Assignment: Return all the data verbatim but without images.

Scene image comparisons
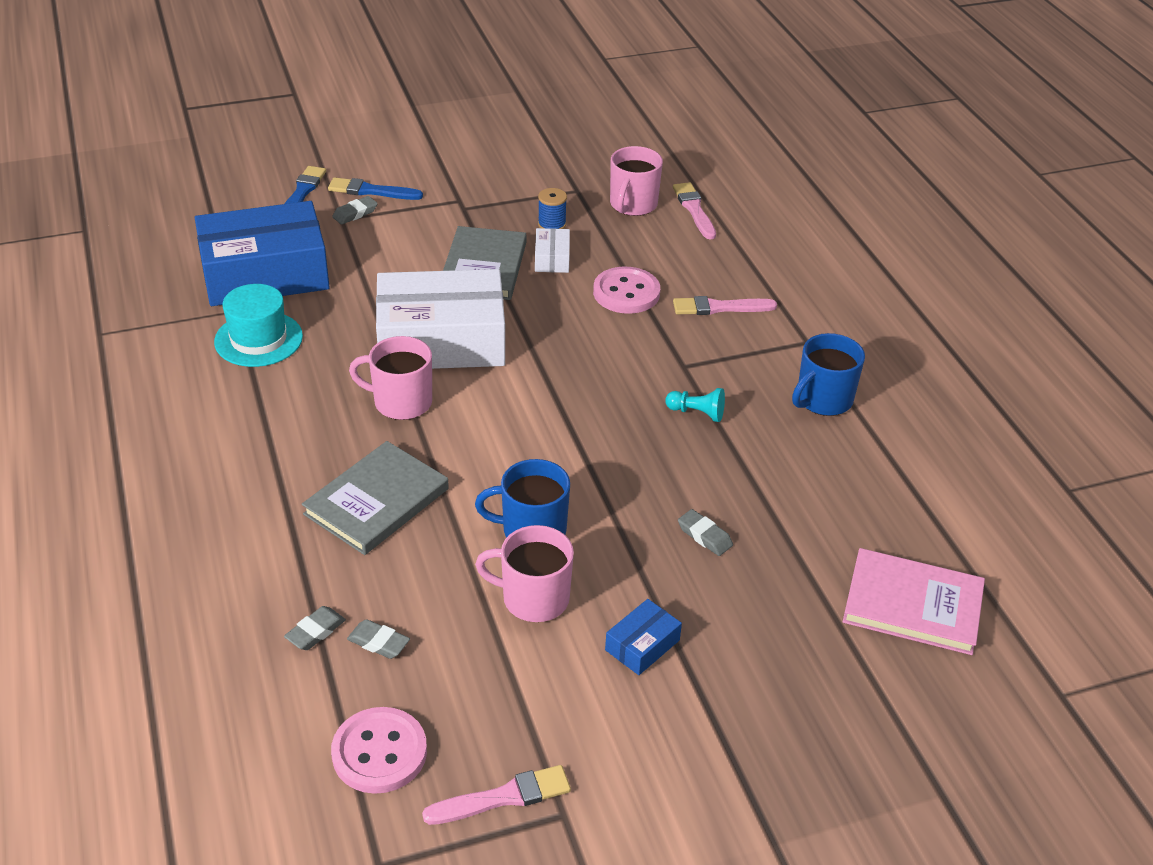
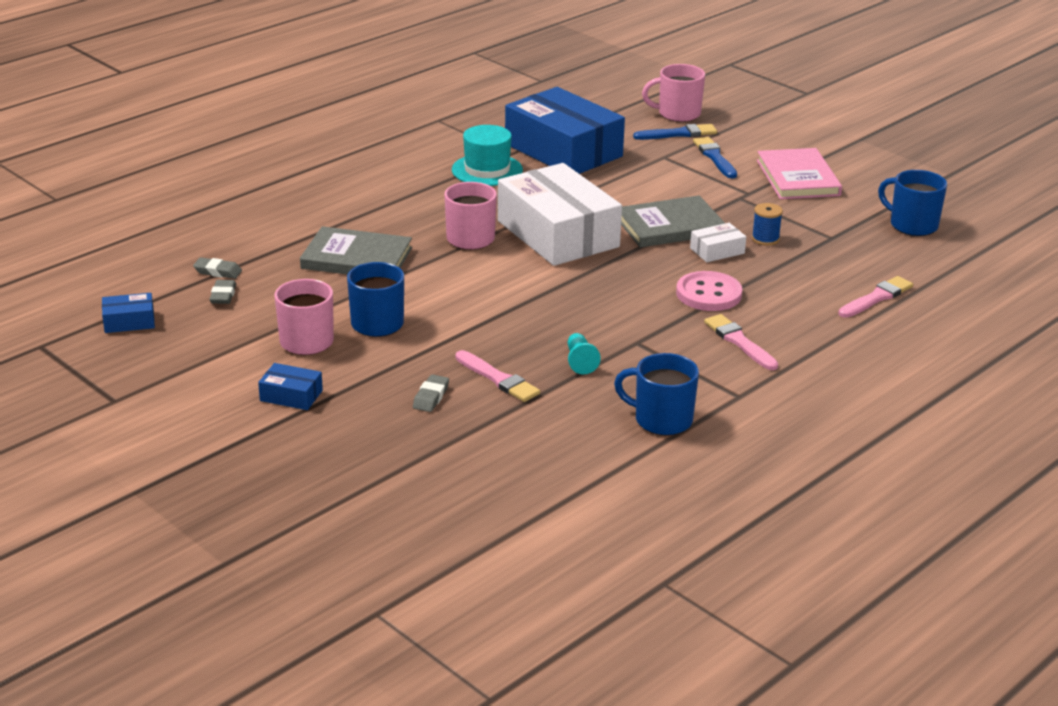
camera: 65 degrees right, 10 degrees down
pink button [331,707,427,794] -> blue box [102,293,155,333]
grey eraser [332,196,378,225] -> none
pink brush [422,765,571,825] -> pink brush moved to [455,350,540,402]
pink mug [610,146,663,216] -> pink mug moved to [642,64,705,122]
pink book [843,548,985,655] -> pink book moved to [757,148,842,199]
none -> blue mug [878,170,947,236]

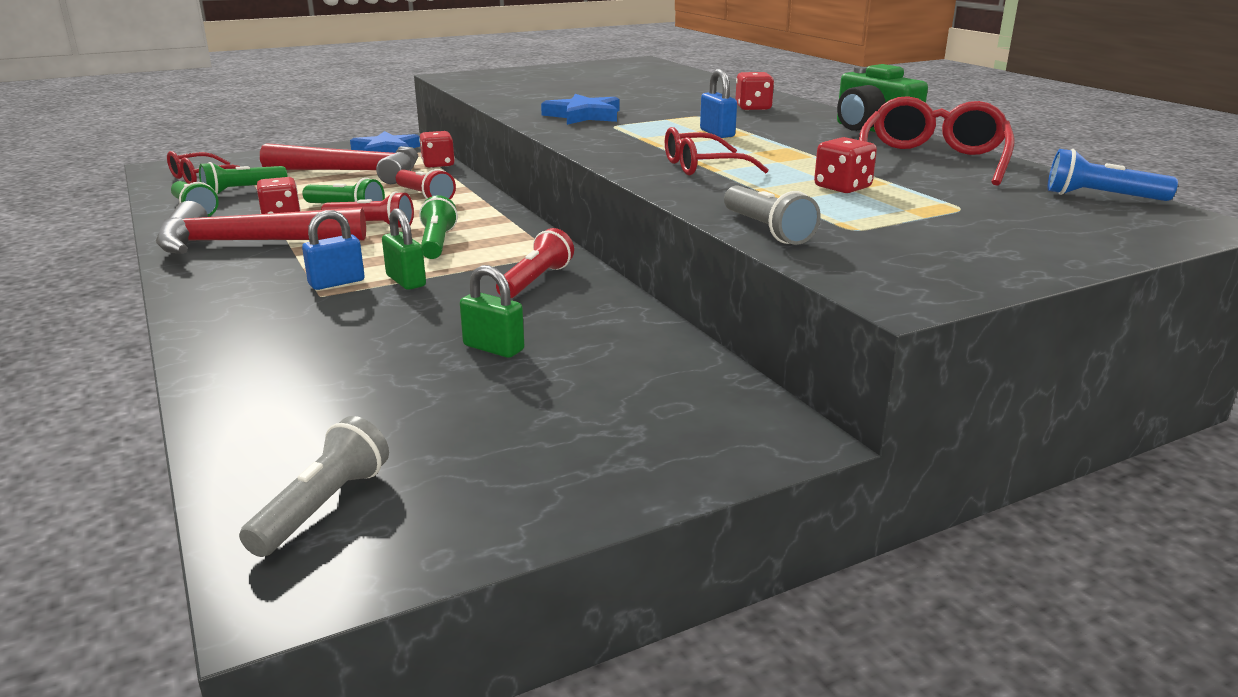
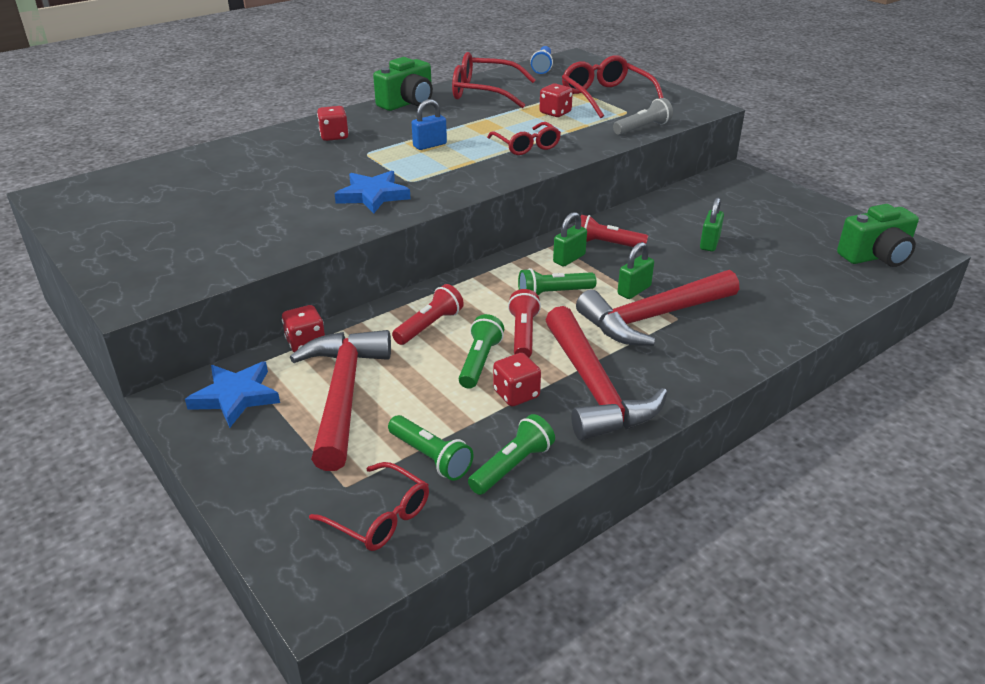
camera: 100 degrees left, 10 degrees up
grey flashlight [239,416,389,557] -> green camera [837,204,919,267]
blue padlock [302,210,365,290] -> red hammer [576,270,739,346]
none -> green padlock [553,212,587,266]
none -> red glasses [562,55,664,118]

Solution for this exercise:
camera: 65 degrees right, 10 degrees down
pink button [331,707,427,794] -> blue box [102,293,155,333]
grey eraser [332,196,378,225] -> none
pink brush [422,765,571,825] -> pink brush moved to [455,350,540,402]
pink mug [610,146,663,216] -> pink mug moved to [642,64,705,122]
pink book [843,548,985,655] -> pink book moved to [757,148,842,199]
none -> blue mug [878,170,947,236]

camera: 100 degrees left, 10 degrees up
grey flashlight [239,416,389,557] -> green camera [837,204,919,267]
blue padlock [302,210,365,290] -> red hammer [576,270,739,346]
none -> green padlock [553,212,587,266]
none -> red glasses [562,55,664,118]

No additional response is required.